> Problem
From the records below, copy each line in which the string "NMOS" occurs.

Extracted records:
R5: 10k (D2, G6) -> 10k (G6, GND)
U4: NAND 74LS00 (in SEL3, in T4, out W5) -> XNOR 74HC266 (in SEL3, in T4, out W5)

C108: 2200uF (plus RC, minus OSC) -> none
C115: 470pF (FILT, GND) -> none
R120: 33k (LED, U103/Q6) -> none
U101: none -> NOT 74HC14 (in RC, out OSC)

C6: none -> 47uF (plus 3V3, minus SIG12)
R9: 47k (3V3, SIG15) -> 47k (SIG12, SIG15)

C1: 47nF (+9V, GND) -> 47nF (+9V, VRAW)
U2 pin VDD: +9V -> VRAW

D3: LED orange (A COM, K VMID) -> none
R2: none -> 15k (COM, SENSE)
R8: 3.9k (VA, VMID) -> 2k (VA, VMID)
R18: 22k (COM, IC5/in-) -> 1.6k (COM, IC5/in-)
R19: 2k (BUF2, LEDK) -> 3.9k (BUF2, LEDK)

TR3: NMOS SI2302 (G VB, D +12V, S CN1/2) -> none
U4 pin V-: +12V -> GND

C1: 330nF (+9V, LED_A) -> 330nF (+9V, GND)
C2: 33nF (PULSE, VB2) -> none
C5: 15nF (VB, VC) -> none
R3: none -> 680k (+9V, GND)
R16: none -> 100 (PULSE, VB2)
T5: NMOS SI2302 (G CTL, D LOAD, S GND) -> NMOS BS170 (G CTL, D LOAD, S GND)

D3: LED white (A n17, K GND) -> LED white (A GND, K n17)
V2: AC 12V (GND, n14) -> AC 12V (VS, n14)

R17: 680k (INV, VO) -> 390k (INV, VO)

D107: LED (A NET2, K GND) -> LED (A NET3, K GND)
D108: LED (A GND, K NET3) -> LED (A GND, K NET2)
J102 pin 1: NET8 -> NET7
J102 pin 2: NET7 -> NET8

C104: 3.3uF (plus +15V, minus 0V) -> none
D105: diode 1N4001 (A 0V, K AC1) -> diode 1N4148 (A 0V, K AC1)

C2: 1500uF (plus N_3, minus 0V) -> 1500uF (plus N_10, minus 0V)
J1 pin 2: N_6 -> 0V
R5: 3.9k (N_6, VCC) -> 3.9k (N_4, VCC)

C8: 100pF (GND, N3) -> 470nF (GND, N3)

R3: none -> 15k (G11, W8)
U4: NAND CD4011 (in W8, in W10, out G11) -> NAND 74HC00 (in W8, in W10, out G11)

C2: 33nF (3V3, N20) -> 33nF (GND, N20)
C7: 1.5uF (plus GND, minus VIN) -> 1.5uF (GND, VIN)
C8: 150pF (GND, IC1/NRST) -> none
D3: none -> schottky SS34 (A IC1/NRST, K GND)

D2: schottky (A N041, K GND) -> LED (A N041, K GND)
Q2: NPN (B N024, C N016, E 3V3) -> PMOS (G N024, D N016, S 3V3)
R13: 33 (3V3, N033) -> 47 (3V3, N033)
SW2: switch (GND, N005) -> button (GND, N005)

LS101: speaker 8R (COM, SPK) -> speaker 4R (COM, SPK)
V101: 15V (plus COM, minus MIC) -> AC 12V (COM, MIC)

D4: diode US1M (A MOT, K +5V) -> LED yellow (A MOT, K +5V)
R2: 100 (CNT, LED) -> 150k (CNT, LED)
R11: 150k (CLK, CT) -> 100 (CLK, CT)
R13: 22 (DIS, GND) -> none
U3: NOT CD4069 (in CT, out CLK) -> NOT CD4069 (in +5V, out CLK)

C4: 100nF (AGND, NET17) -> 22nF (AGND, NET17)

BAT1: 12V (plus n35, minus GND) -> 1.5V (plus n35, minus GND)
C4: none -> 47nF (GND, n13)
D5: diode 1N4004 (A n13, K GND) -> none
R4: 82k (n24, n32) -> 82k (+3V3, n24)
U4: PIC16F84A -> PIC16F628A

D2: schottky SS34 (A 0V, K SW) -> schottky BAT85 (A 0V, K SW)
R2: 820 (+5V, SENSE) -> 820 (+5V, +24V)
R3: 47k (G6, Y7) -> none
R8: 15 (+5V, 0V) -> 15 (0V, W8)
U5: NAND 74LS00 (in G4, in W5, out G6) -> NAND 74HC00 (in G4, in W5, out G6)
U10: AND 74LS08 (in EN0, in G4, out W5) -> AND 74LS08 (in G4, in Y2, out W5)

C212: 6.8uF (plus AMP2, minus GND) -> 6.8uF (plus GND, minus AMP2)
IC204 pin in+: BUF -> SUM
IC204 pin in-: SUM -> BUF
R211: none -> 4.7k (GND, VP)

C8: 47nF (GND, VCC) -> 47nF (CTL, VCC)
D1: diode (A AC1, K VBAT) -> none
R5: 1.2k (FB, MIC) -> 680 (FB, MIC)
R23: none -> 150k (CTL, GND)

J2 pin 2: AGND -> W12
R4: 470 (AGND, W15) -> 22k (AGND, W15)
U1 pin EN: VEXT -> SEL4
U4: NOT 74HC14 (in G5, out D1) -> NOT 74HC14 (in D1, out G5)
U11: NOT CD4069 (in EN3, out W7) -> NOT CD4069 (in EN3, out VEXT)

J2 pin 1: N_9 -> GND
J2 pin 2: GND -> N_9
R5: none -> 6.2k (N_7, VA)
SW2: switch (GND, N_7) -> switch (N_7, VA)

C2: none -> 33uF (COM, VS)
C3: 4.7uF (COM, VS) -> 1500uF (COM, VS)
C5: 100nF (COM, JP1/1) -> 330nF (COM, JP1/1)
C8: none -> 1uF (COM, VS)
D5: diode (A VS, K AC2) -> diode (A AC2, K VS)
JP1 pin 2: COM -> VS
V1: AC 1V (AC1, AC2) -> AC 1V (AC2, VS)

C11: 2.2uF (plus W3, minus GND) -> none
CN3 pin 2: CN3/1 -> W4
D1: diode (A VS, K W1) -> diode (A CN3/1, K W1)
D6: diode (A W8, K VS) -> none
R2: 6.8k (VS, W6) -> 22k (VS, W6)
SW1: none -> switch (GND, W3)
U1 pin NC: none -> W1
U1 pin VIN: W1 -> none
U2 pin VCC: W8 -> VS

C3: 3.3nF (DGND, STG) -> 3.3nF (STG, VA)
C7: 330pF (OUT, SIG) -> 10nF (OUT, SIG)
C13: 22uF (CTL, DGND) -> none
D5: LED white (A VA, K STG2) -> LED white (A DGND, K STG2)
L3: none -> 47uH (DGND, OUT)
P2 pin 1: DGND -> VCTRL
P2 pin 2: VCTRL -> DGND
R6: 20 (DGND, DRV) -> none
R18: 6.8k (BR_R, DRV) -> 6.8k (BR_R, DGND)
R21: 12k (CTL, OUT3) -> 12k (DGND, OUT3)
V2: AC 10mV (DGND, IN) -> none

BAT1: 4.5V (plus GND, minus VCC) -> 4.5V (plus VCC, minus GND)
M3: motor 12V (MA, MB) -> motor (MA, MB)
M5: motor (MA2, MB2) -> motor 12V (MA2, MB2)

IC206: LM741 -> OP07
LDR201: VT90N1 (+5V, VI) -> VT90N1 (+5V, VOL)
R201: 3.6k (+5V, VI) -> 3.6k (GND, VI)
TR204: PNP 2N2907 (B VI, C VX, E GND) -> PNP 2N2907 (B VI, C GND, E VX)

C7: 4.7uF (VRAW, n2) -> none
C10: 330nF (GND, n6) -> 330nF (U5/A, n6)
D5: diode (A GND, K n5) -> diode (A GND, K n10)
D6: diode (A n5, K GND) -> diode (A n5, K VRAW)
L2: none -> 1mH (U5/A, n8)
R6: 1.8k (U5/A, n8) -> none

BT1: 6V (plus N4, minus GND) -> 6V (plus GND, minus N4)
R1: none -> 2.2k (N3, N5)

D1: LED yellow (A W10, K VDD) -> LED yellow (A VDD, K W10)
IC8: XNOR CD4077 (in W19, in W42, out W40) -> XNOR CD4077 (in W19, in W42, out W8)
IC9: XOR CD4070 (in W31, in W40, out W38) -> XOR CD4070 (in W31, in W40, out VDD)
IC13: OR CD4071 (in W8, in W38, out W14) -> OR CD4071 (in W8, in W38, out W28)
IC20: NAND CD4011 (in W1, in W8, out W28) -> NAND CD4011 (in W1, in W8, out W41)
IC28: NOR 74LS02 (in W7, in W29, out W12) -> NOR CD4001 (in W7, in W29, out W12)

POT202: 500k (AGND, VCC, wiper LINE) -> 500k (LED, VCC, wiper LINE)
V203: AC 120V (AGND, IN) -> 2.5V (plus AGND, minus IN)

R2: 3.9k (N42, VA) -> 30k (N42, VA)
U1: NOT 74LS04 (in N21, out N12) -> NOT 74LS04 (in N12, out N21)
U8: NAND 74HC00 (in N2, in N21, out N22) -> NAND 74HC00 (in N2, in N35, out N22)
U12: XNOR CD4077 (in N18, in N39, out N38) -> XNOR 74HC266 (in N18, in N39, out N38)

> Response to the exercise
TR3: NMOS SI2302 (G VB, D +12V, S CN1/2) -> none
T5: NMOS SI2302 (G CTL, D LOAD, S GND) -> NMOS BS170 (G CTL, D LOAD, S GND)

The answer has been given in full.